#### Recorded information
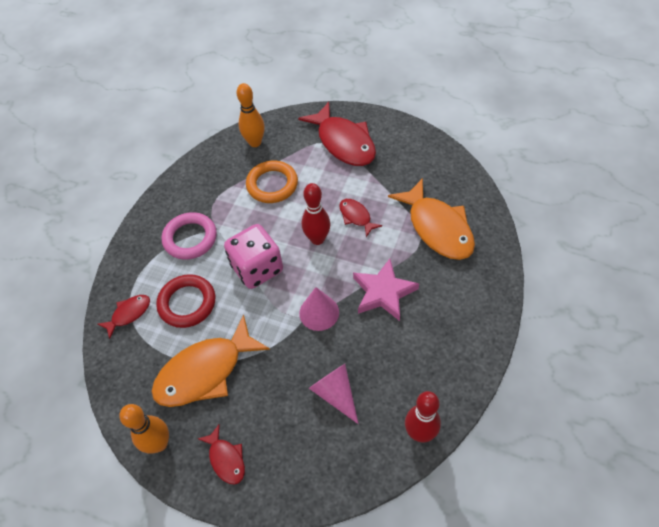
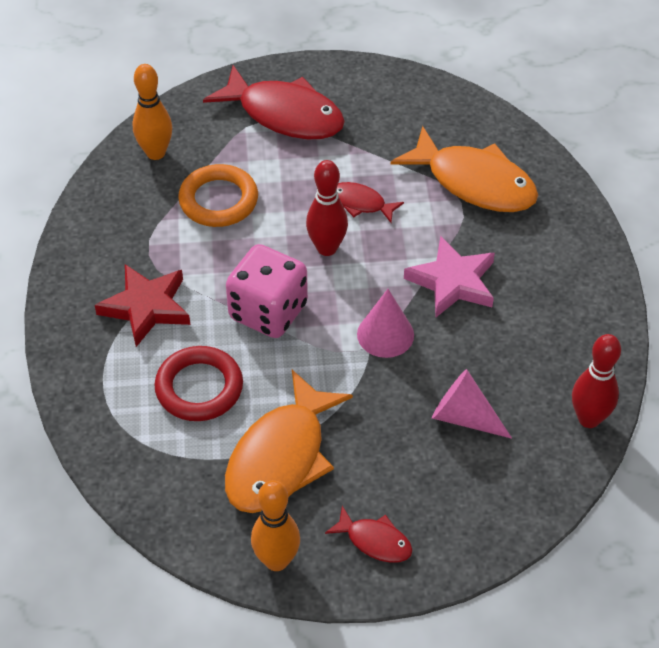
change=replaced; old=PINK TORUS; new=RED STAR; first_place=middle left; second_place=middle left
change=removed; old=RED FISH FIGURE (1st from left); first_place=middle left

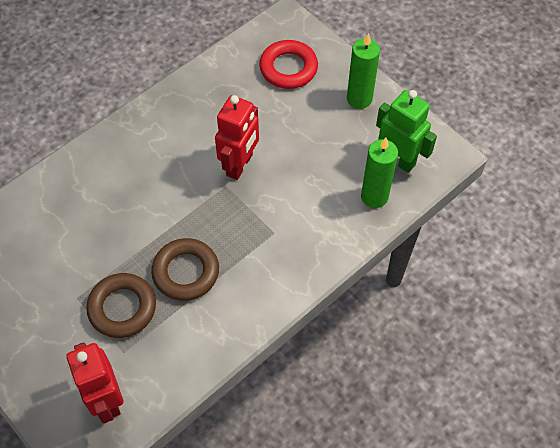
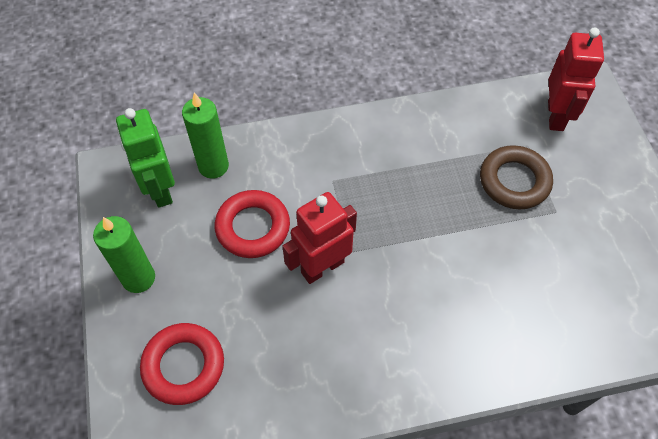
change=added; new=RED TORUS (2nd from left); second_place=centre
change=removed; old=RUSSET TORUS (2nd from left); first_place=middle left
########
* _Work item_
An exact reproduction of the material above is needed, without its pictures.

* _Finished task_
change=replaced; old=PINK TORUS; new=RED STAR; first_place=middle left; second_place=middle left
change=removed; old=RED FISH FIGURE (1st from left); first_place=middle left

change=added; new=RED TORUS (2nd from left); second_place=centre
change=removed; old=RUSSET TORUS (2nd from left); first_place=middle left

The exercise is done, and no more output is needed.